• **SUPPLIED MATERIAL**:
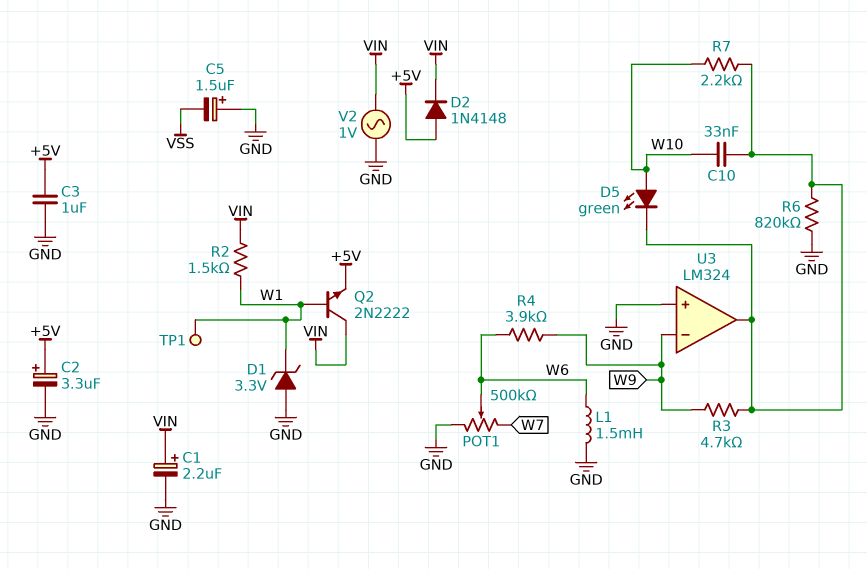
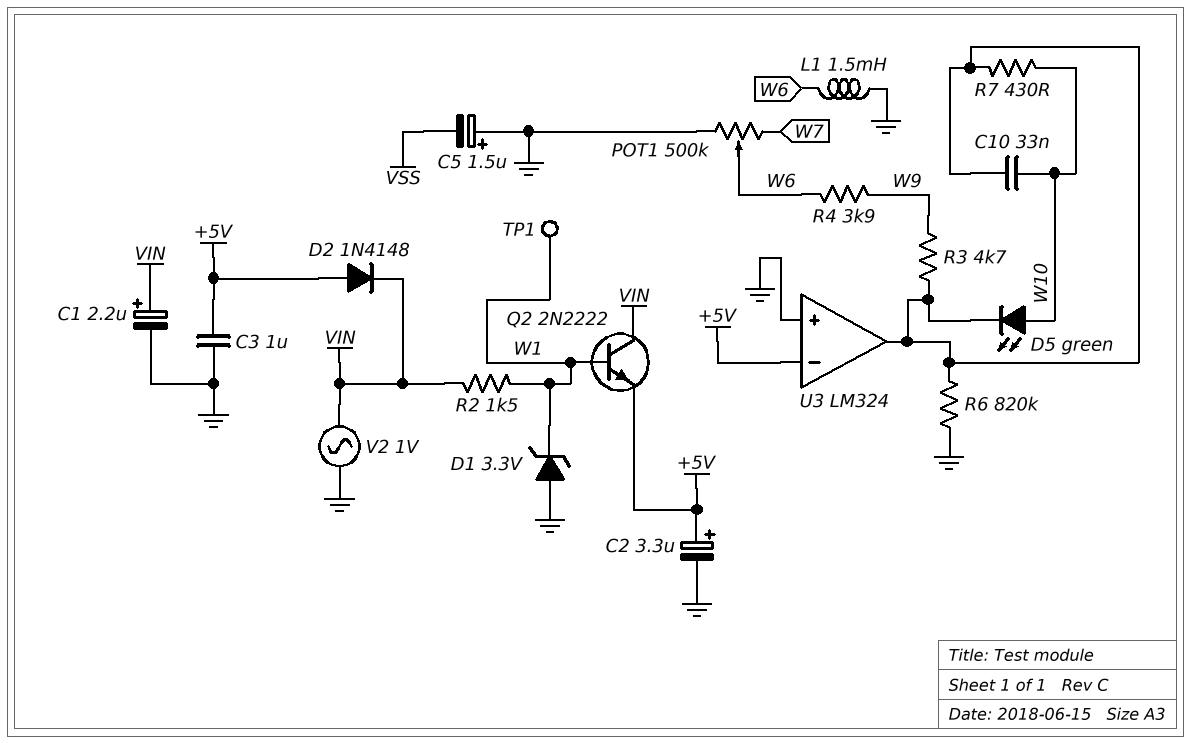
R7: 2.2k (U3/out, W10) -> 430 (U3/out, W10)
U3 pin in-: W9 -> +5V

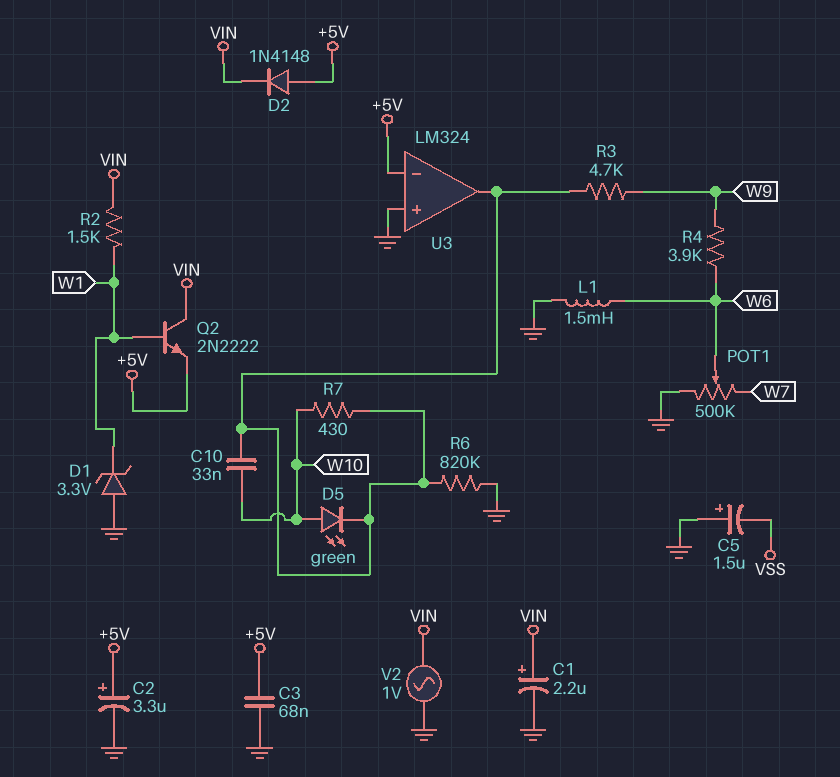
C3: 1uF (+5V, GND) -> 68nF (+5V, GND)
TP1: test point (W1) -> none

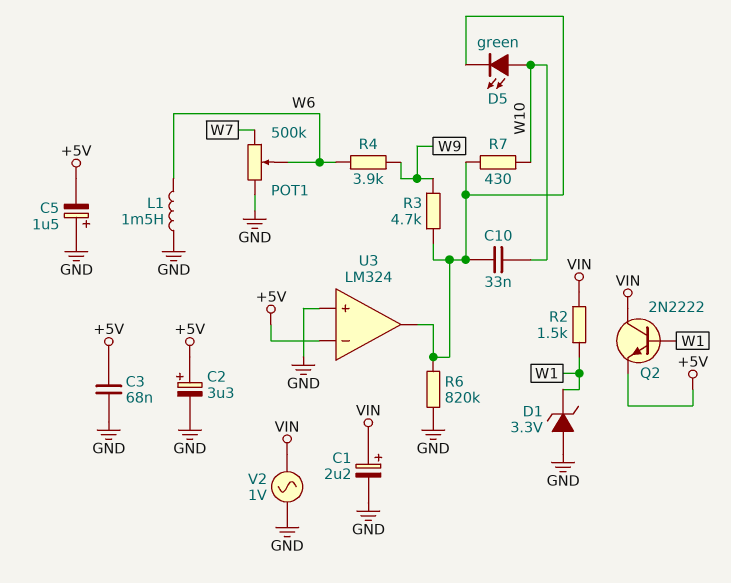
C5: 1.5uF (plus GND, minus VSS) -> 1.5uF (plus GND, minus +5V)
D2: diode 1N4148 (A +5V, K VIN) -> none

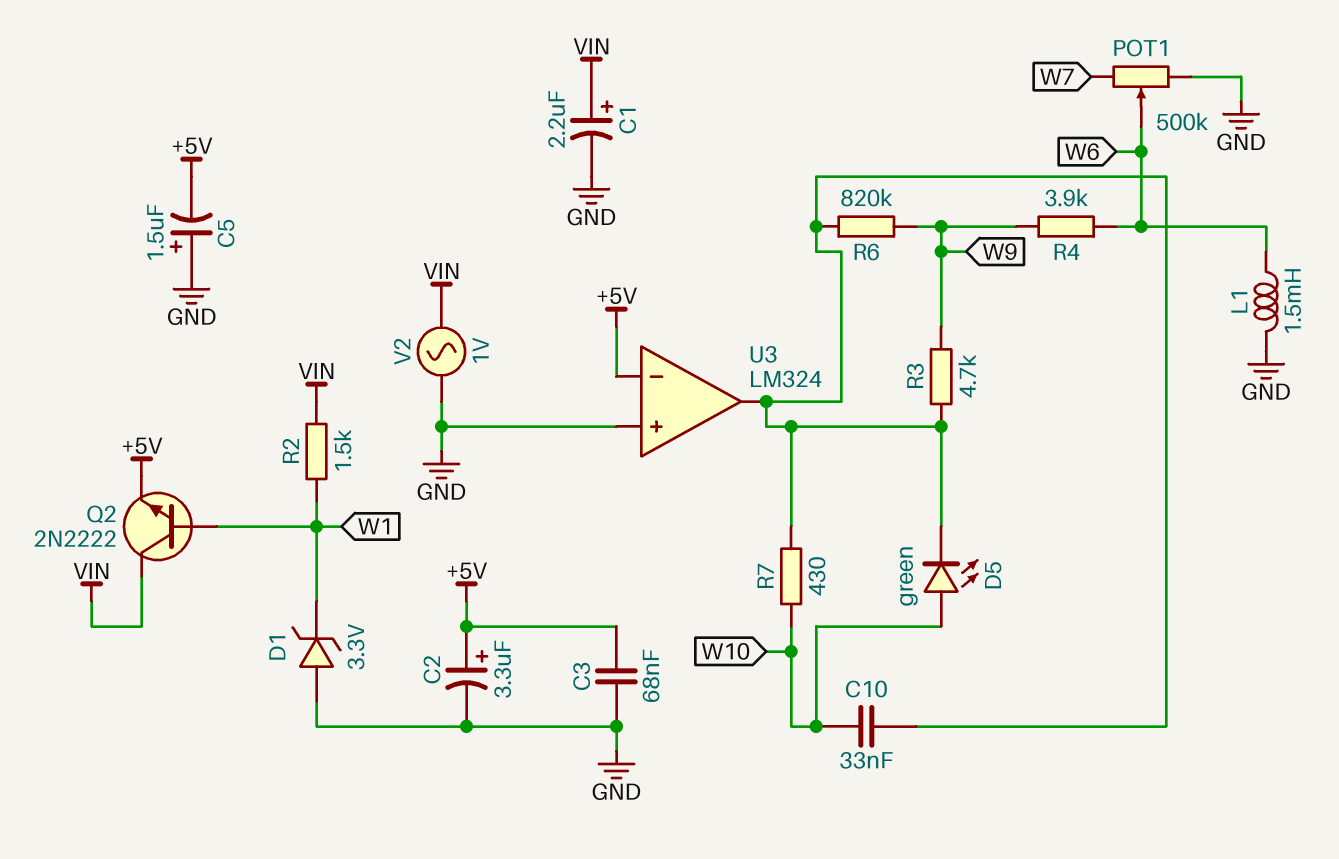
R6: 820k (GND, U3/out) -> 820k (U3/out, W9)

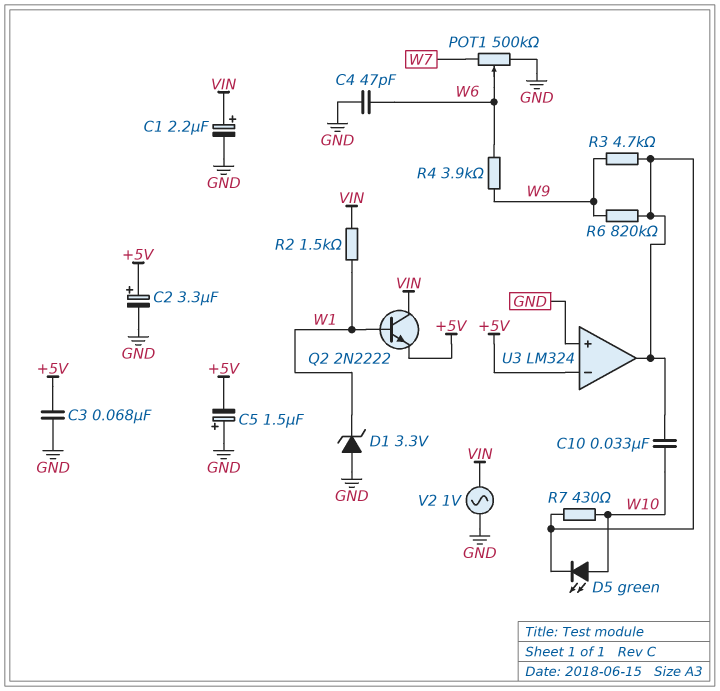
C4: none -> 47pF (GND, W6)
L1: 1.5mH (GND, W6) -> none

• **WHAT IS NEEDED**:
Copy the whole of the material above exactly, and exclude every picture.

• **OUTPUT FOR THIS EXERCISE**:
R7: 2.2k (U3/out, W10) -> 430 (U3/out, W10)
U3 pin in-: W9 -> +5V

C3: 1uF (+5V, GND) -> 68nF (+5V, GND)
TP1: test point (W1) -> none

C5: 1.5uF (plus GND, minus VSS) -> 1.5uF (plus GND, minus +5V)
D2: diode 1N4148 (A +5V, K VIN) -> none

R6: 820k (GND, U3/out) -> 820k (U3/out, W9)

C4: none -> 47pF (GND, W6)
L1: 1.5mH (GND, W6) -> none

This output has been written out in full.